▶ [Assignment] Beginning at the line containing "U1 pin FB: FB -> LX", repeat each line below exactly up to and including the line containing "U13: NAND 74HC00". Do not repeat the pictures.
--- Provided records ---
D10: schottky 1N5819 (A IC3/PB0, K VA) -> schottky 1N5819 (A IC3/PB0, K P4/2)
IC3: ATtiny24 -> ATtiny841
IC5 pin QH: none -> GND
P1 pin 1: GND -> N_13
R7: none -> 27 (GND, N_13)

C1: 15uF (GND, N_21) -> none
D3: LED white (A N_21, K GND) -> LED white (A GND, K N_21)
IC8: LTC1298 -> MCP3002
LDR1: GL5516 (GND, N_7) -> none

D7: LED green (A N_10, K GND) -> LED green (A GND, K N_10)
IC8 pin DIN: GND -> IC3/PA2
---
--- Provided records ---
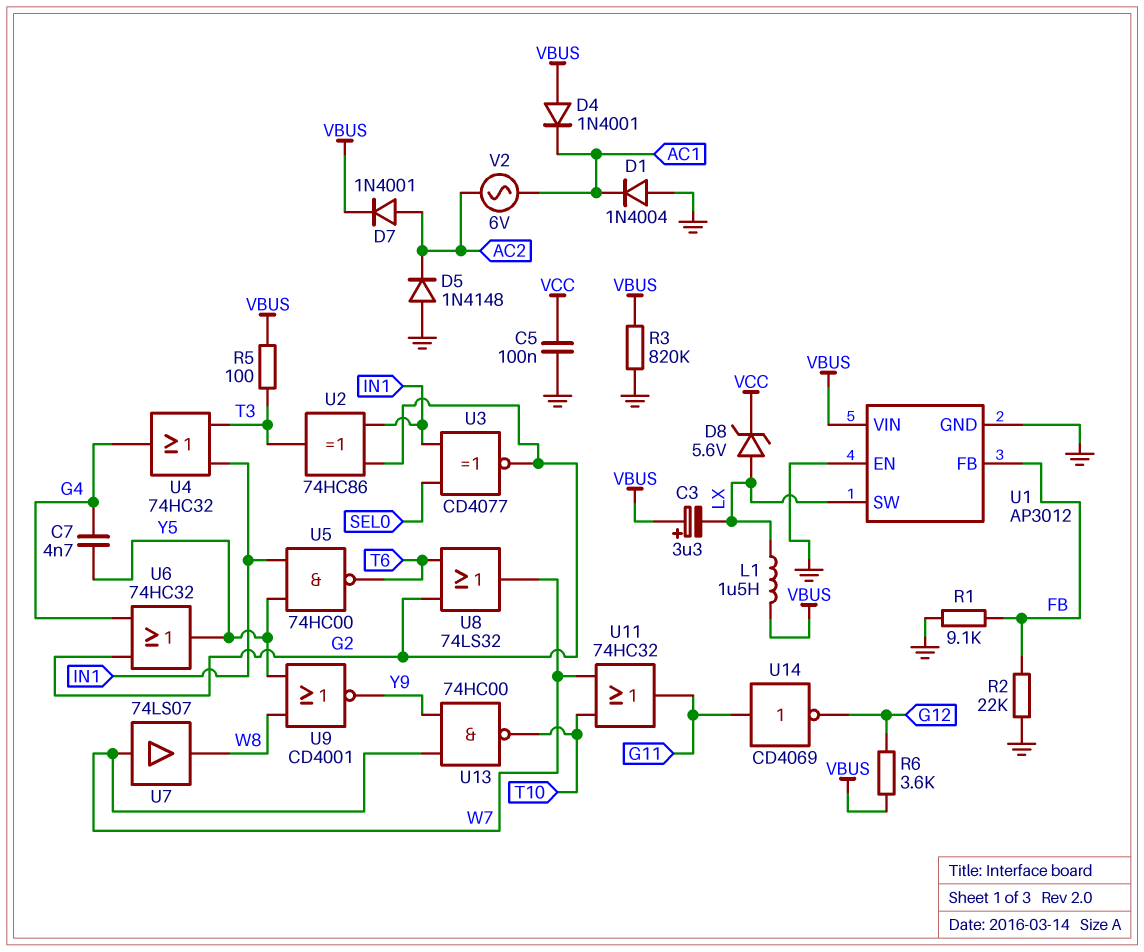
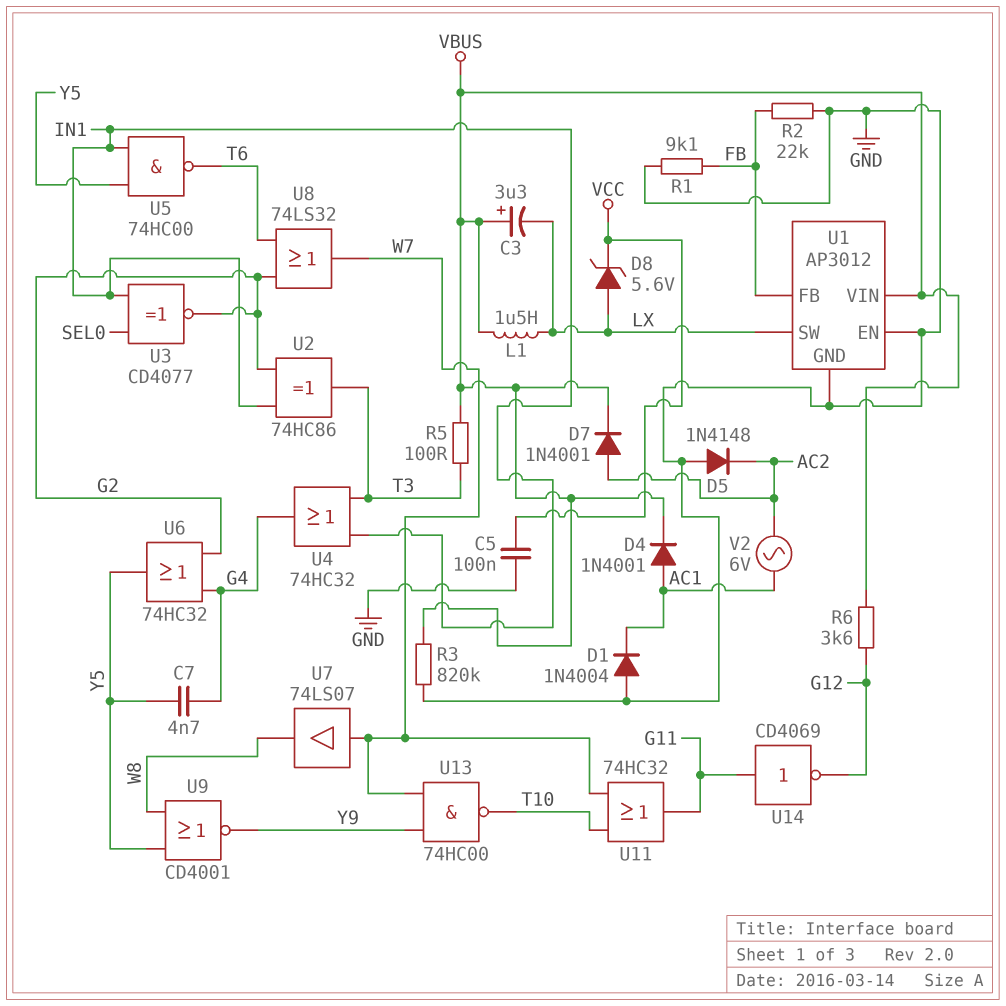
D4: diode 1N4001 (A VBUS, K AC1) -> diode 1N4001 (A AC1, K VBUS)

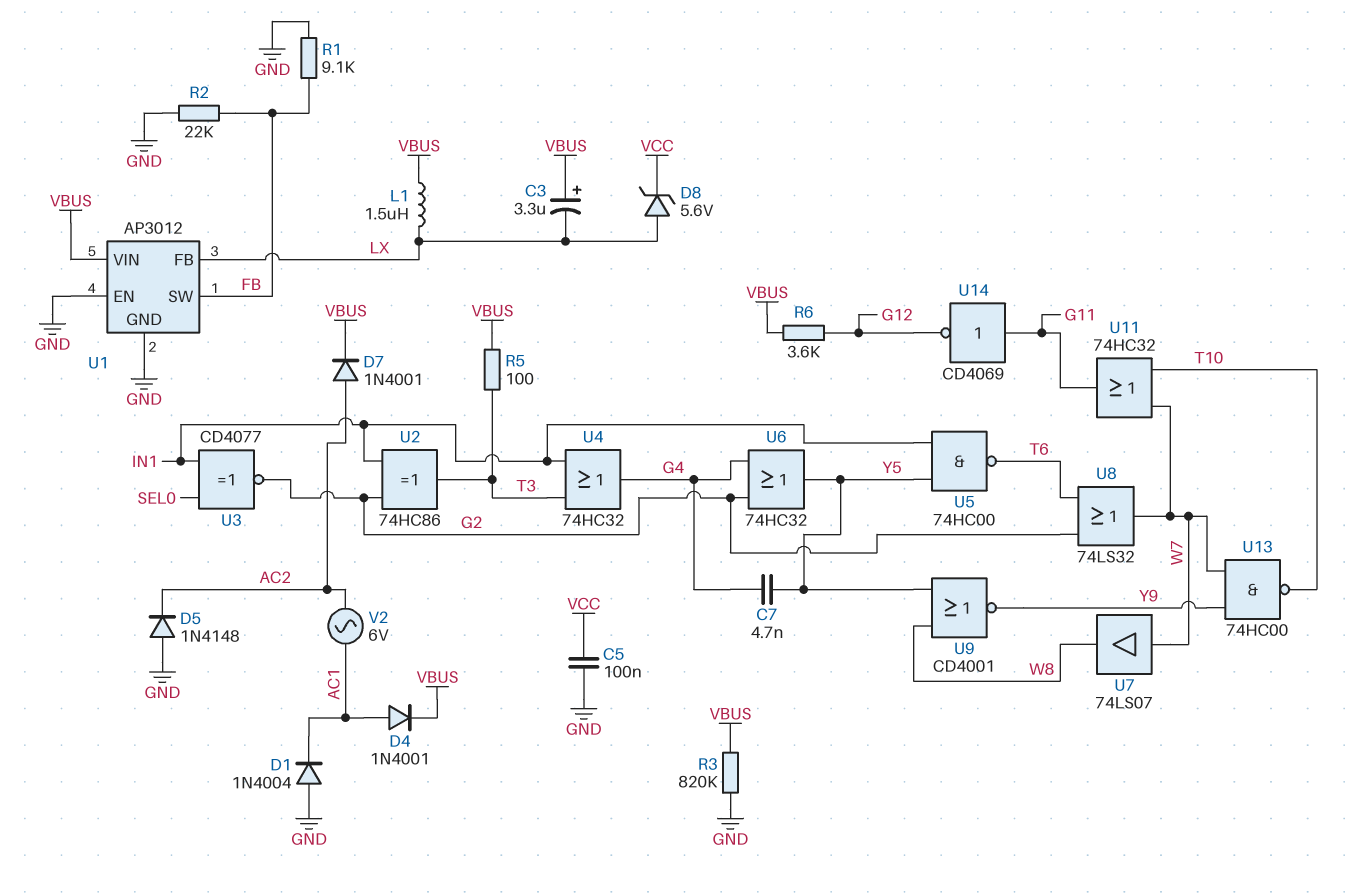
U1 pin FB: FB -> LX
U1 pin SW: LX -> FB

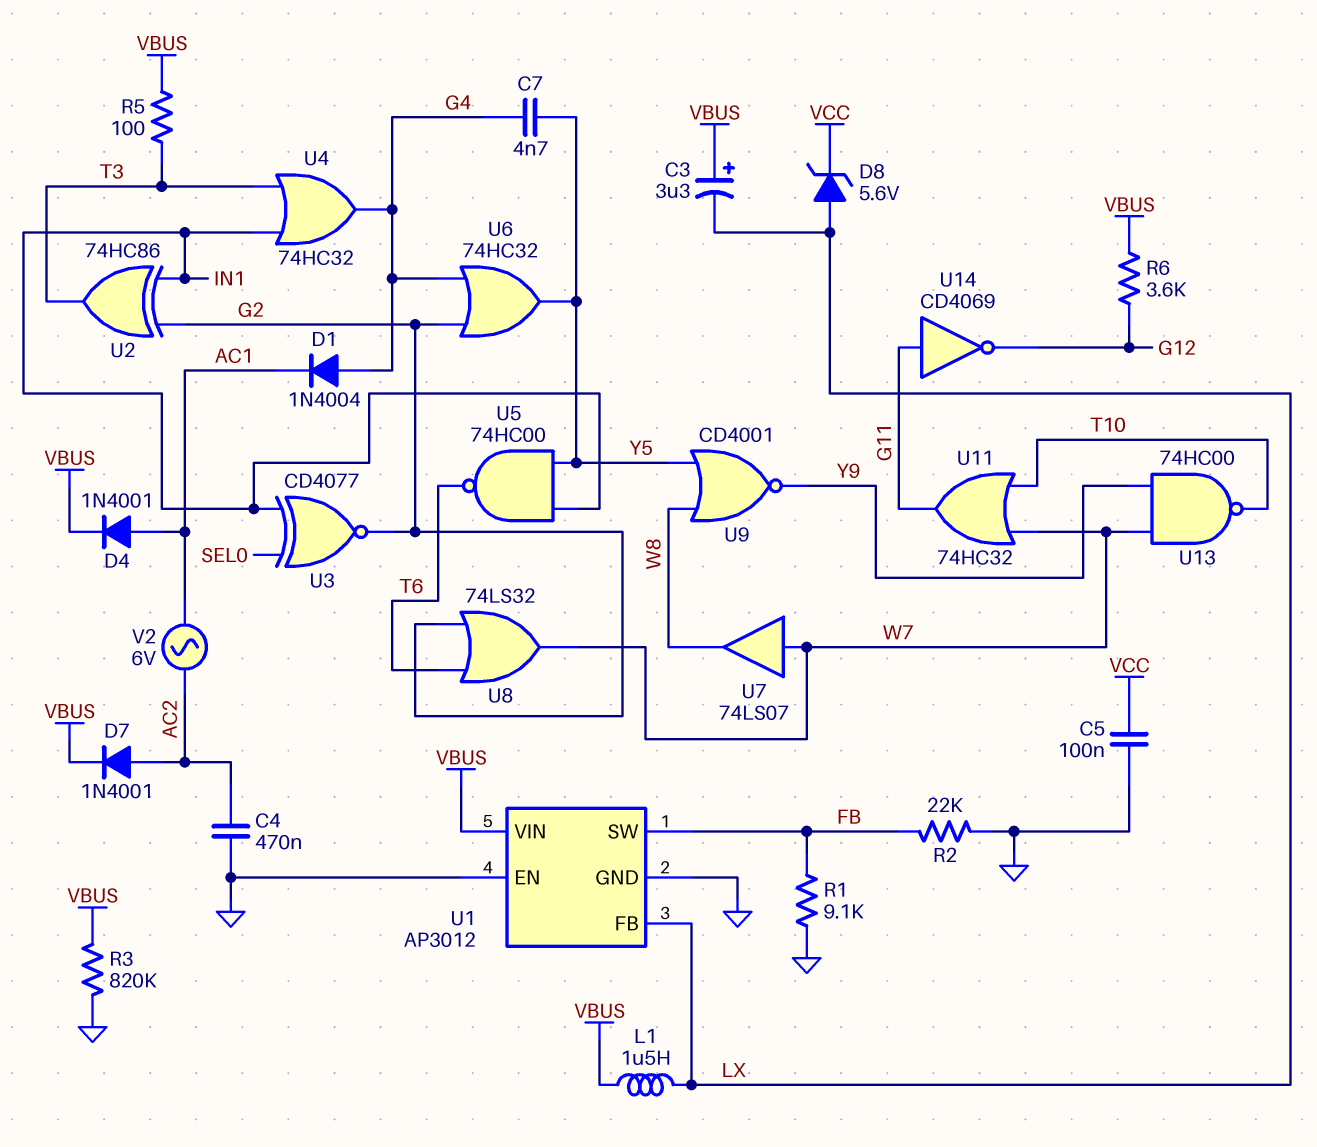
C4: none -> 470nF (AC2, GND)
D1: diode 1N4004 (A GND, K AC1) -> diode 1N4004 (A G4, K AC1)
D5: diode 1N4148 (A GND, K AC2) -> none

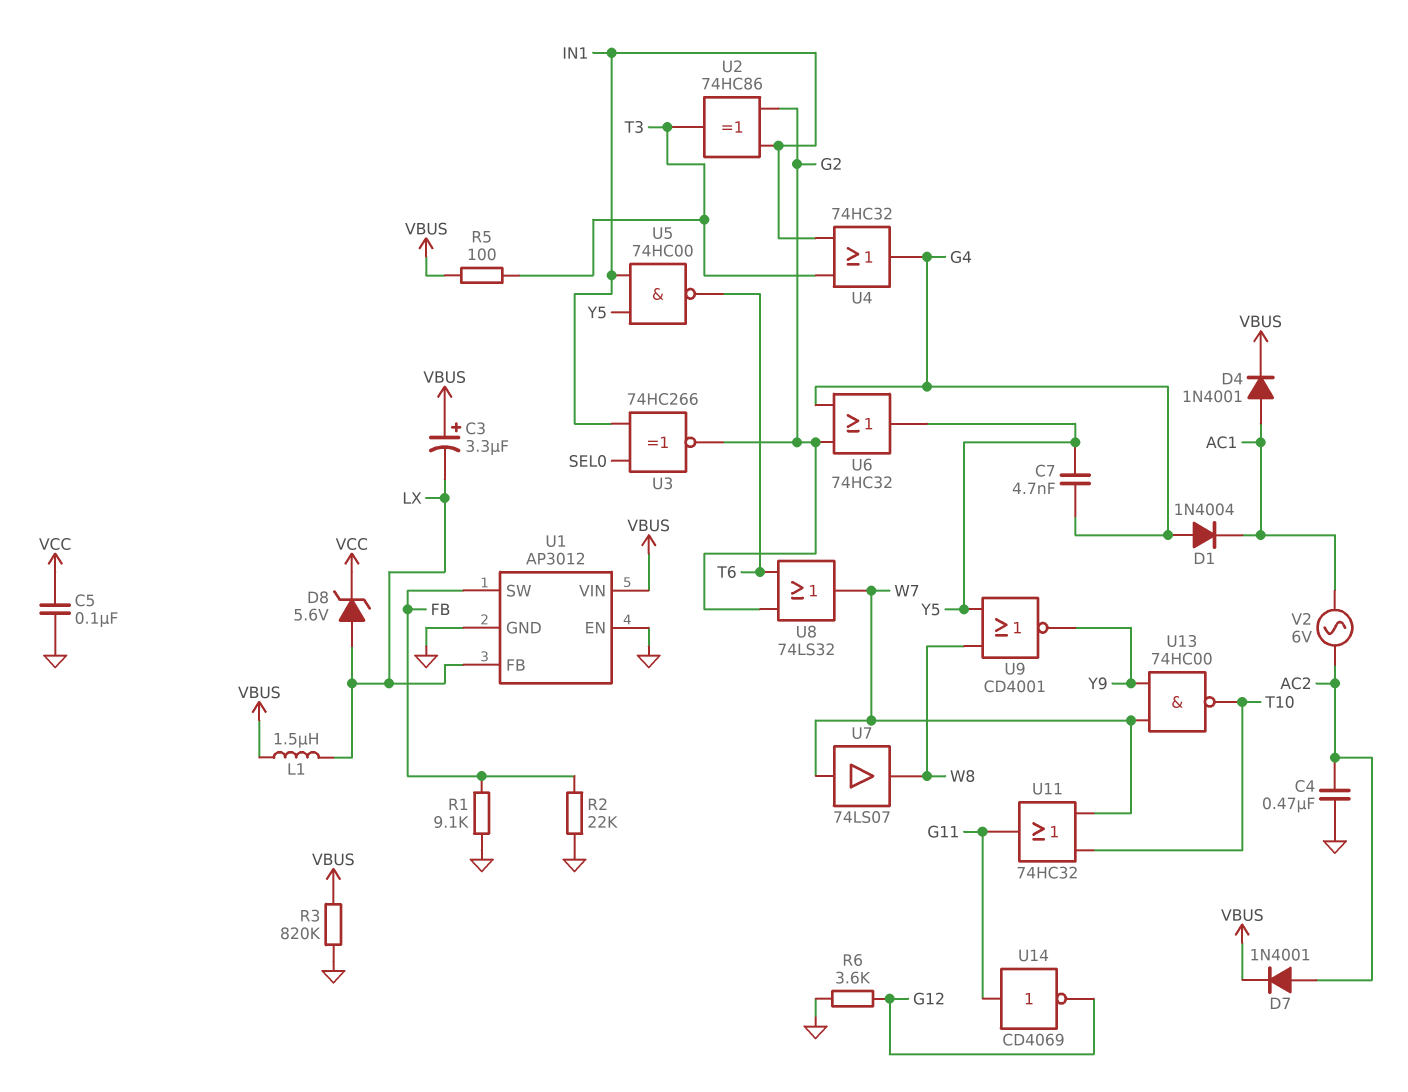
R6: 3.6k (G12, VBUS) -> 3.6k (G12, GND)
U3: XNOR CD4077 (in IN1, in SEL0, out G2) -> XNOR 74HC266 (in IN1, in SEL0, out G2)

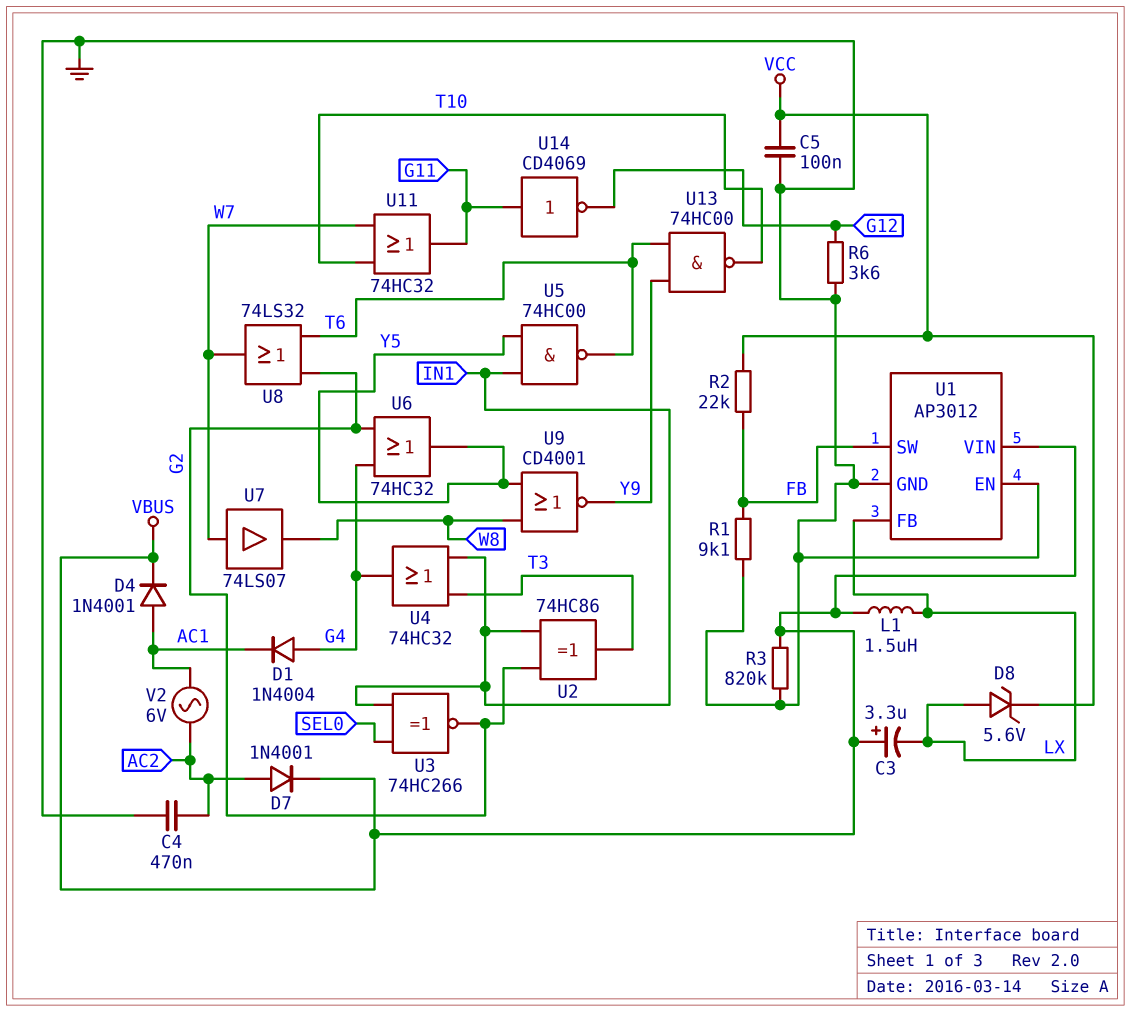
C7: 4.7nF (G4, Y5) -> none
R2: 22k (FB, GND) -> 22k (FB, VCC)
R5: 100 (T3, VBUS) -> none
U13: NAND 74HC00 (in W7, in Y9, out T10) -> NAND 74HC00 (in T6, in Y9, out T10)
---
▶ [Answer section]
U1 pin FB: FB -> LX
U1 pin SW: LX -> FB

C4: none -> 470nF (AC2, GND)
D1: diode 1N4004 (A GND, K AC1) -> diode 1N4004 (A G4, K AC1)
D5: diode 1N4148 (A GND, K AC2) -> none

R6: 3.6k (G12, VBUS) -> 3.6k (G12, GND)
U3: XNOR CD4077 (in IN1, in SEL0, out G2) -> XNOR 74HC266 (in IN1, in SEL0, out G2)

C7: 4.7nF (G4, Y5) -> none
R2: 22k (FB, GND) -> 22k (FB, VCC)
R5: 100 (T3, VBUS) -> none
U13: NAND 74HC00 (in W7, in Y9, out T10) -> NAND 74HC00 (in T6, in Y9, out T10)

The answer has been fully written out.